**DATA**
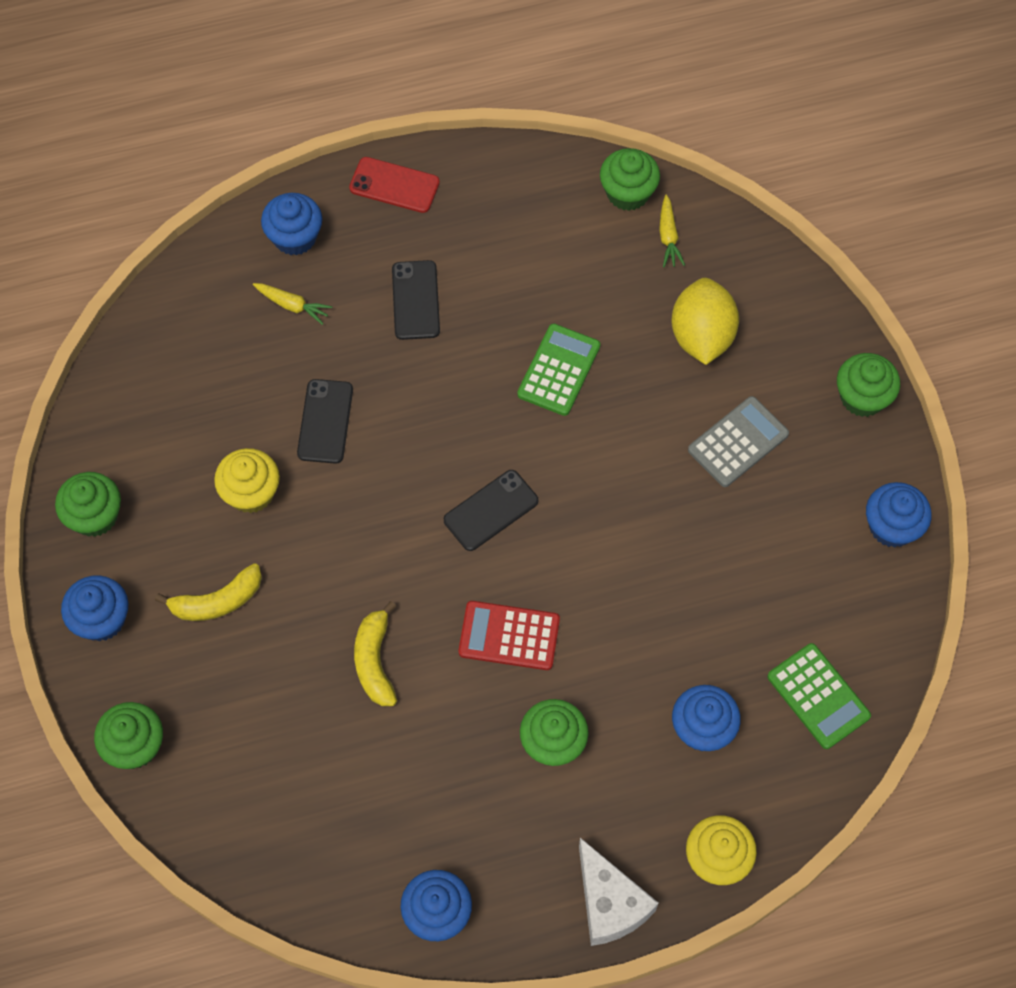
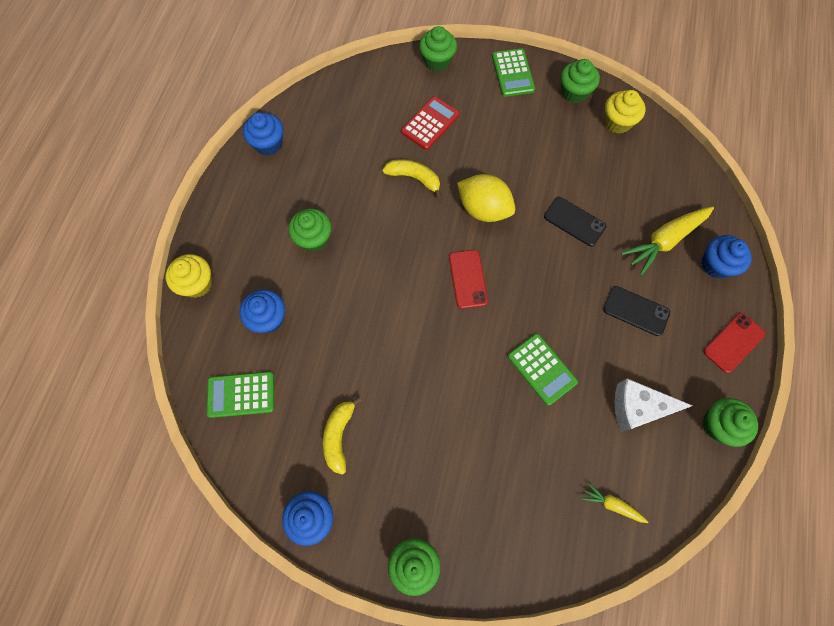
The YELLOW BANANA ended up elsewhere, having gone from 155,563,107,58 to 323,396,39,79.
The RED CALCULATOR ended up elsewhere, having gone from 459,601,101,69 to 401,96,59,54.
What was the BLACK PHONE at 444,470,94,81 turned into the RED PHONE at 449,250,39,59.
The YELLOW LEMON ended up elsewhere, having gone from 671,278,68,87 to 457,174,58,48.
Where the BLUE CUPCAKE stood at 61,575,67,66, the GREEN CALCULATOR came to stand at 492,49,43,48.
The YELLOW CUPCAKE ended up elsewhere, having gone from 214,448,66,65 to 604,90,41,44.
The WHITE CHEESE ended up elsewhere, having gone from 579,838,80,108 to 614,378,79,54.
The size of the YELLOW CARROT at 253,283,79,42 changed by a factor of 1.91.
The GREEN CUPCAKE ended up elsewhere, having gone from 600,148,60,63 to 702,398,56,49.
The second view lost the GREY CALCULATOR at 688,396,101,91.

**WHAT IS BEING ASKED**
Your answer must be the lines from the one containing "The YELLOW LEMON" through the last line of the entries, copied exactly, with no other lines.

**SOLUTION TO THIS EXERCISE**
The YELLOW LEMON ended up elsewhere, having gone from 671,278,68,87 to 457,174,58,48.
Where the BLUE CUPCAKE stood at 61,575,67,66, the GREEN CALCULATOR came to stand at 492,49,43,48.
The YELLOW CUPCAKE ended up elsewhere, having gone from 214,448,66,65 to 604,90,41,44.
The WHITE CHEESE ended up elsewhere, having gone from 579,838,80,108 to 614,378,79,54.
The size of the YELLOW CARROT at 253,283,79,42 changed by a factor of 1.91.
The GREEN CUPCAKE ended up elsewhere, having gone from 600,148,60,63 to 702,398,56,49.
The second view lost the GREY CALCULATOR at 688,396,101,91.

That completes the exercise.